Job =
Filter the listing down to the lines containing the word "pink".
[[ Dataset content open ]]
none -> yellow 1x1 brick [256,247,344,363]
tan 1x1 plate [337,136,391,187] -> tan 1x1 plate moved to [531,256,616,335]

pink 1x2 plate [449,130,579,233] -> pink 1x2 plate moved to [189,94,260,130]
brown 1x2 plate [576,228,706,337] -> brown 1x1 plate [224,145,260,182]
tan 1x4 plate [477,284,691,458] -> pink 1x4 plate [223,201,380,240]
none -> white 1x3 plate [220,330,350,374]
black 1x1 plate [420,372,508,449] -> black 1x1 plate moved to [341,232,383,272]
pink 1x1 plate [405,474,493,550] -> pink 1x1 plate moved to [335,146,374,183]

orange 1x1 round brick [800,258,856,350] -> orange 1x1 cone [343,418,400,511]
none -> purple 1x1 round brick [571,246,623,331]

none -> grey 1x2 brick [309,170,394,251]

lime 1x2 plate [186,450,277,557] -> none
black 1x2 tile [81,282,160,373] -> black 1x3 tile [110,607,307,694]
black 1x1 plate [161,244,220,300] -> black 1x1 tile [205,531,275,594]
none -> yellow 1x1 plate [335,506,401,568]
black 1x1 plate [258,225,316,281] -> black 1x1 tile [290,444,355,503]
[[ Dataset content closed ]]
Exercise result =
pink 1x2 plate [449,130,579,233] -> pink 1x2 plate moved to [189,94,260,130]
tan 1x4 plate [477,284,691,458] -> pink 1x4 plate [223,201,380,240]
pink 1x1 plate [405,474,493,550] -> pink 1x1 plate moved to [335,146,374,183]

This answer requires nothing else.